Directions
Would you filter the listing below so that only lines with the word "plus" remain?

Dataset records

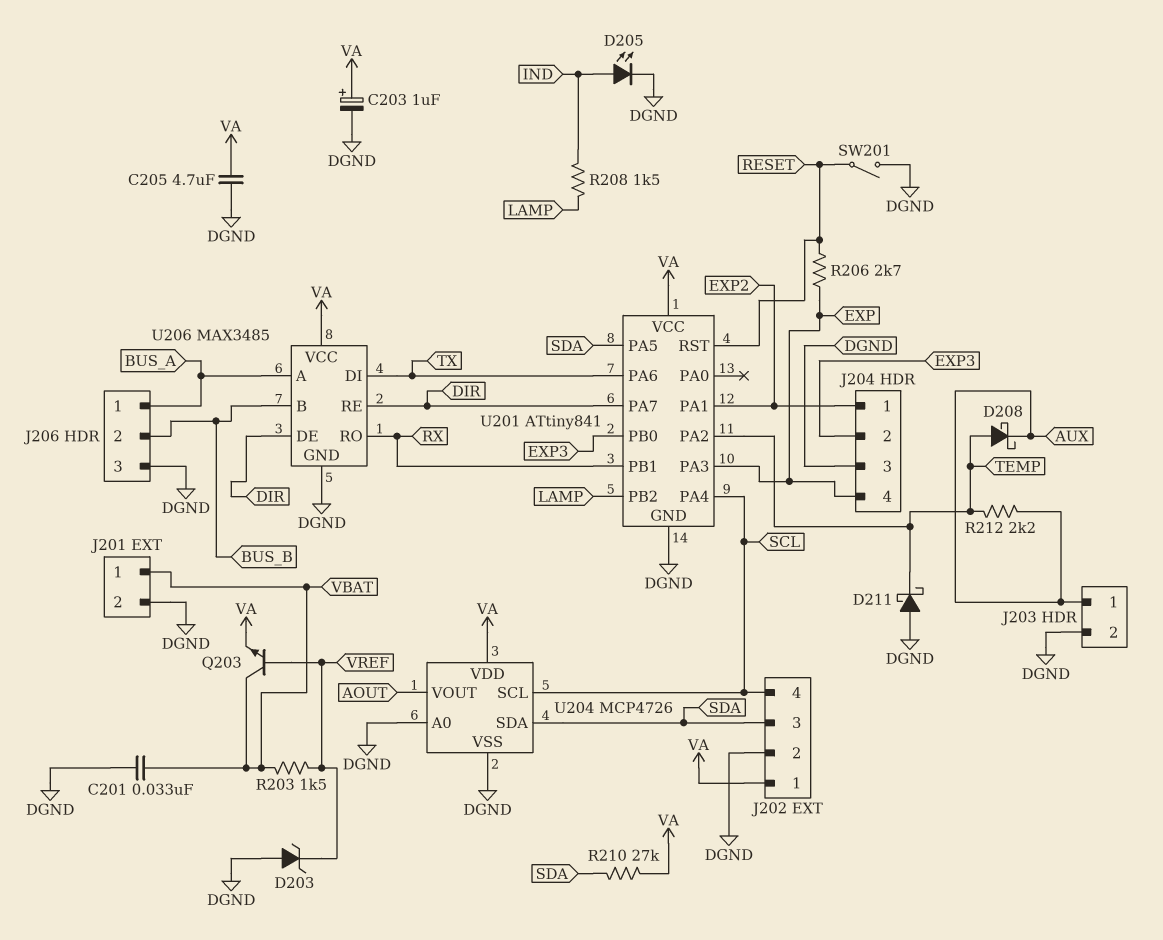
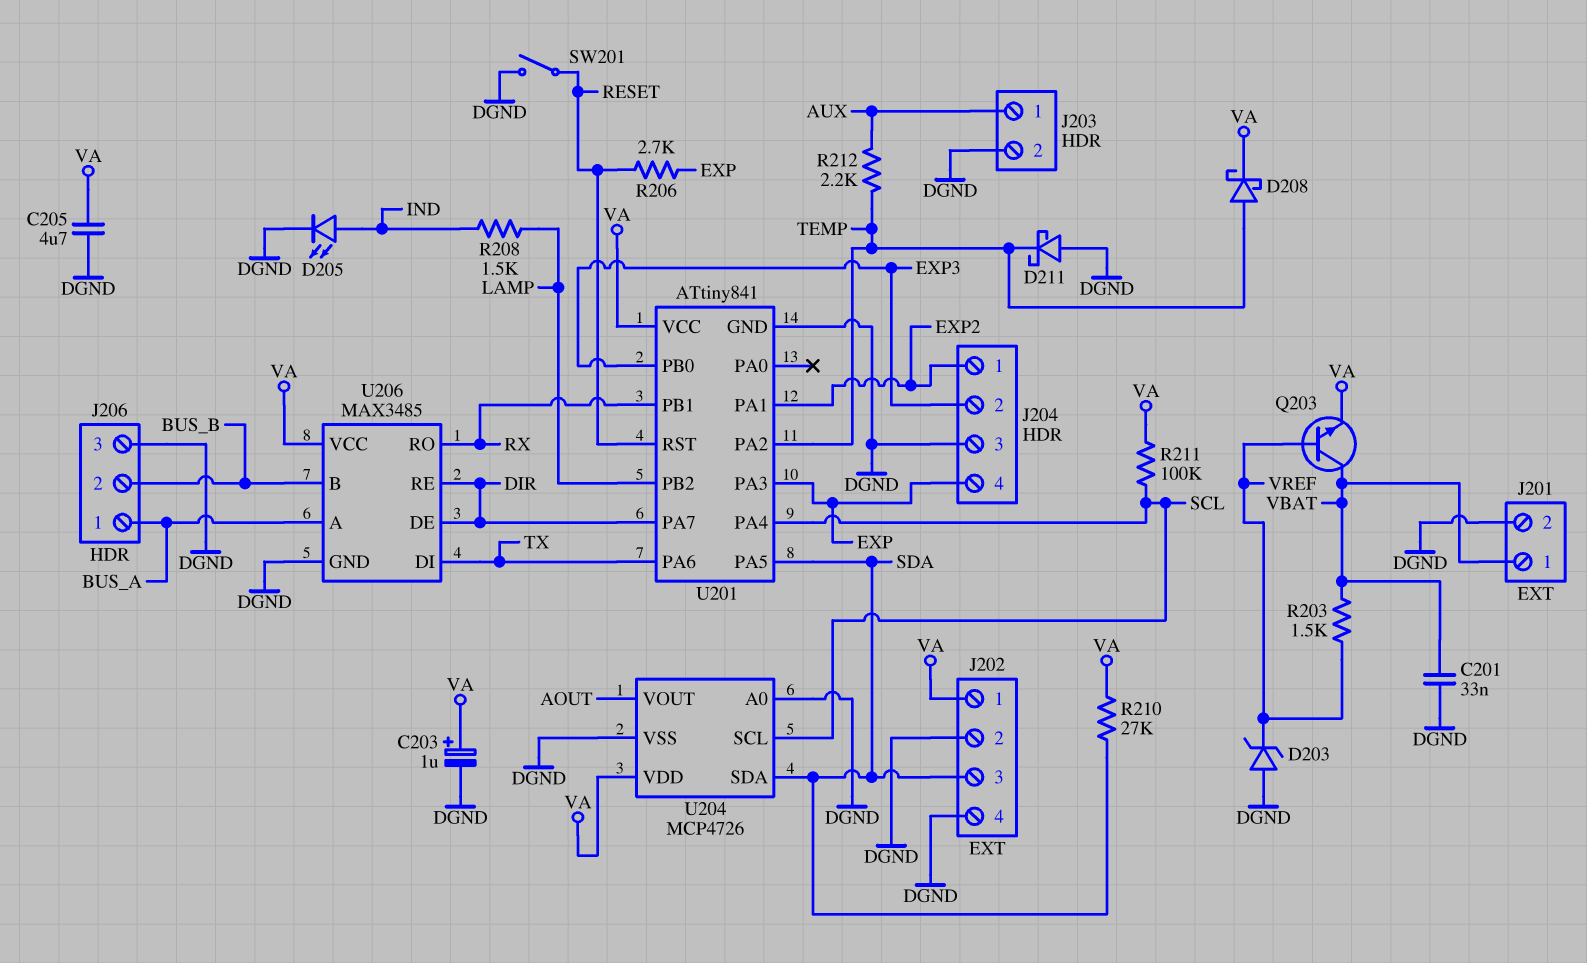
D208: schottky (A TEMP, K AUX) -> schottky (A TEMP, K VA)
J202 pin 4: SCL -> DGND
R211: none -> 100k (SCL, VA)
* * *
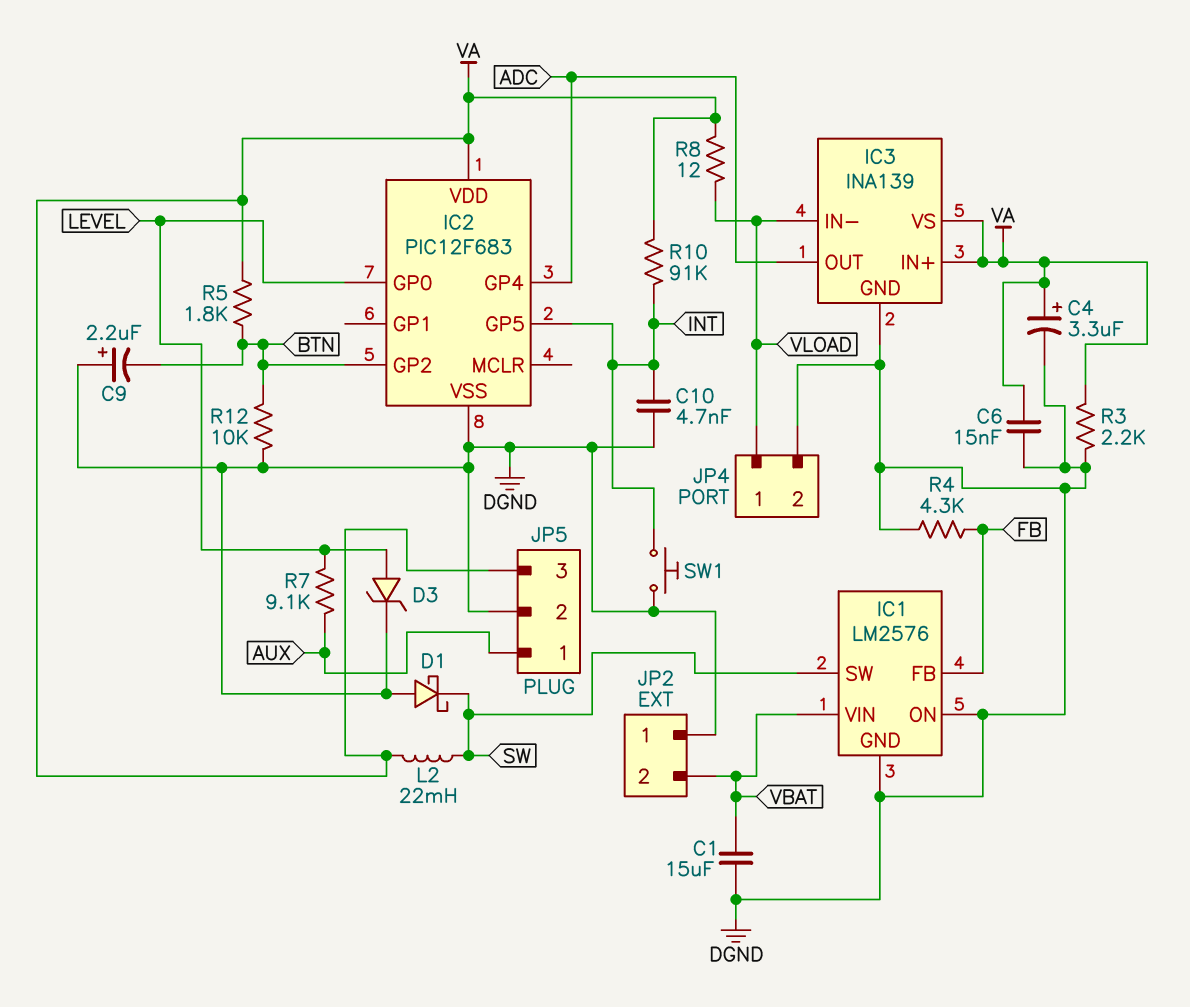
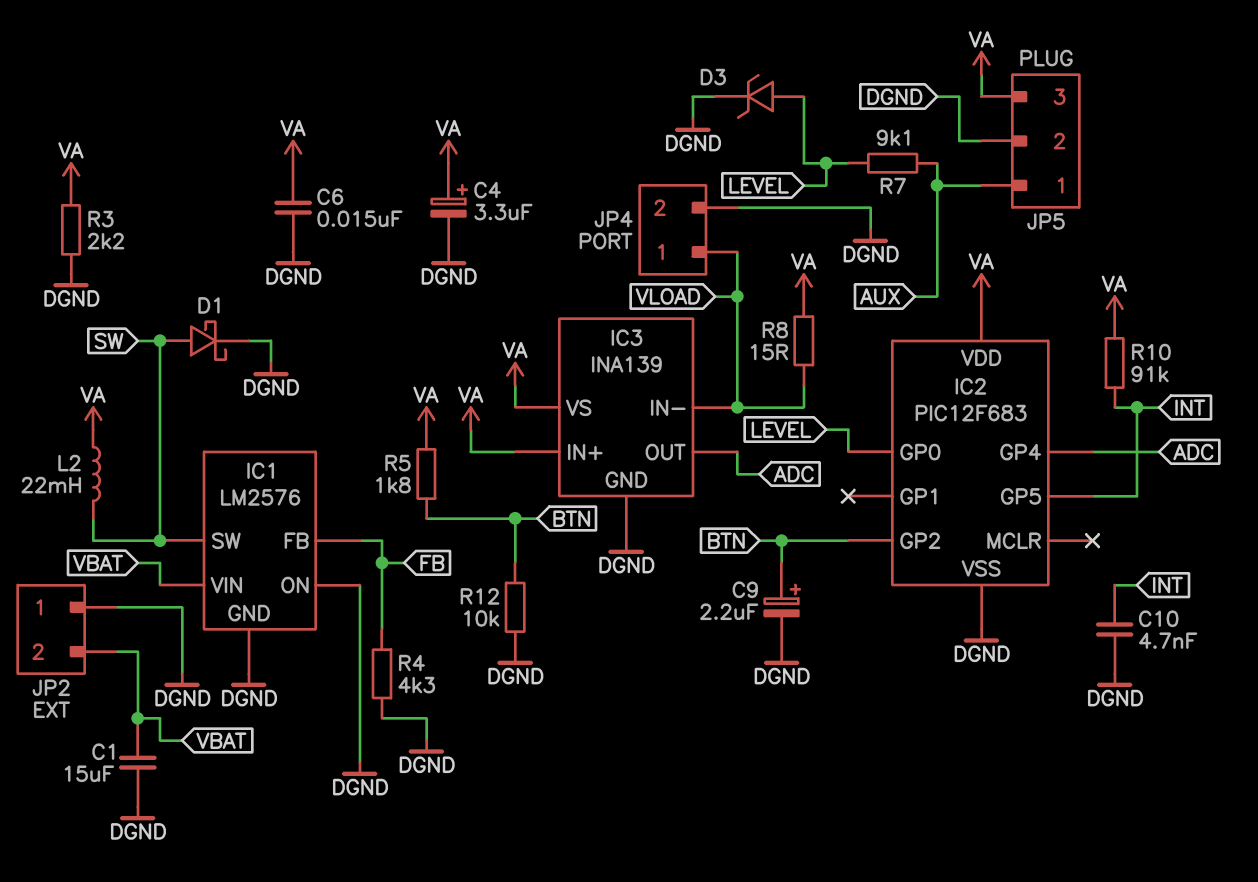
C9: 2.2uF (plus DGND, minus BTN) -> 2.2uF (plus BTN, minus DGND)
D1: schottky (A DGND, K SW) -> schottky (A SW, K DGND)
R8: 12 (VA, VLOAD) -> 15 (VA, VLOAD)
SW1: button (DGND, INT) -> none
* * *
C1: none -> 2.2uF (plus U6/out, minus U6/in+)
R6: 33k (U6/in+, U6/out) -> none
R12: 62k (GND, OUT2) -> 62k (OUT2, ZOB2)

Output of the task
C9: 2.2uF (plus DGND, minus BTN) -> 2.2uF (plus BTN, minus DGND)
C1: none -> 2.2uF (plus U6/out, minus U6/in+)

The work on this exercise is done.